*EXERCISE DIRECTIONS*.
Find every line in the data that contains the word "GREEN". Return each of those lines.

*RECORDS TO USE*.
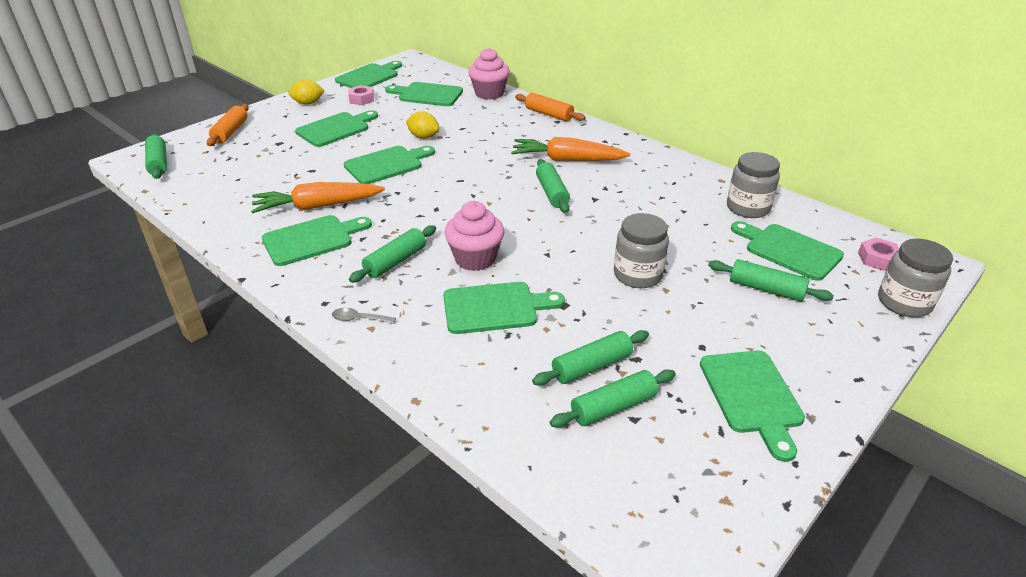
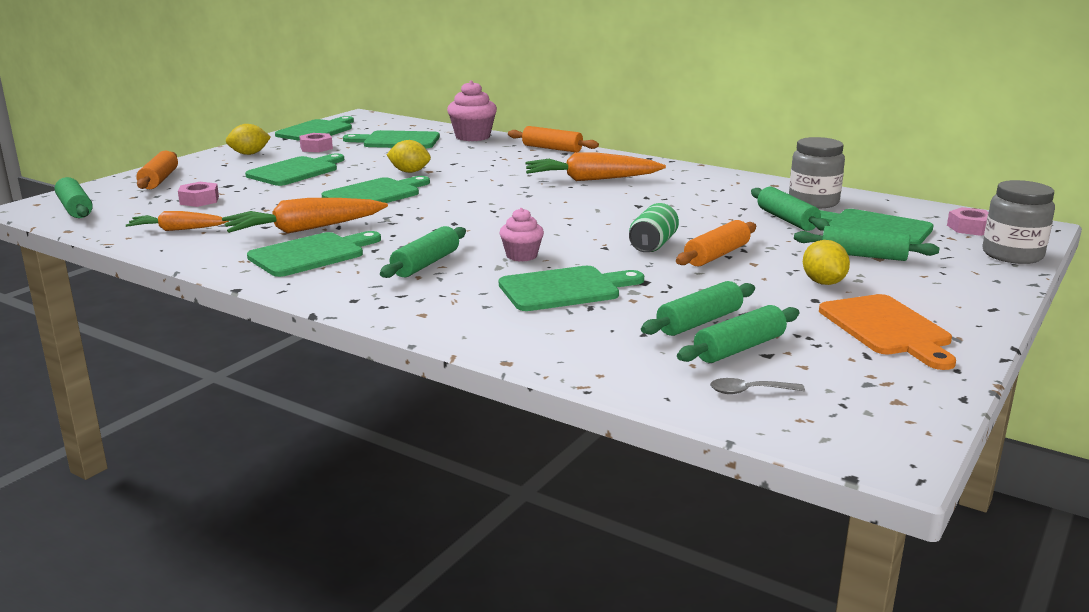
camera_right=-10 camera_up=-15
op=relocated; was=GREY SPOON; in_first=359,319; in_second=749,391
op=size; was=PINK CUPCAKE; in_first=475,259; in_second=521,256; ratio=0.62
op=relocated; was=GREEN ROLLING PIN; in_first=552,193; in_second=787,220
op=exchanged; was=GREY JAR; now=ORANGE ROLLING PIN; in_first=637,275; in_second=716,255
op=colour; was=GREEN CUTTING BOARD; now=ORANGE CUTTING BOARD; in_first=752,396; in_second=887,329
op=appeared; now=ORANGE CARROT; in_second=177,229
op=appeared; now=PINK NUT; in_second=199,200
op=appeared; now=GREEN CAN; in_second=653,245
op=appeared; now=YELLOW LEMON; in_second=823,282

*TASK OUTPUT*.
op=relocated; was=GREEN ROLLING PIN; in_first=552,193; in_second=787,220
op=colour; was=GREEN CUTTING BOARD; now=ORANGE CUTTING BOARD; in_first=752,396; in_second=887,329
op=appeared; now=GREEN CAN; in_second=653,245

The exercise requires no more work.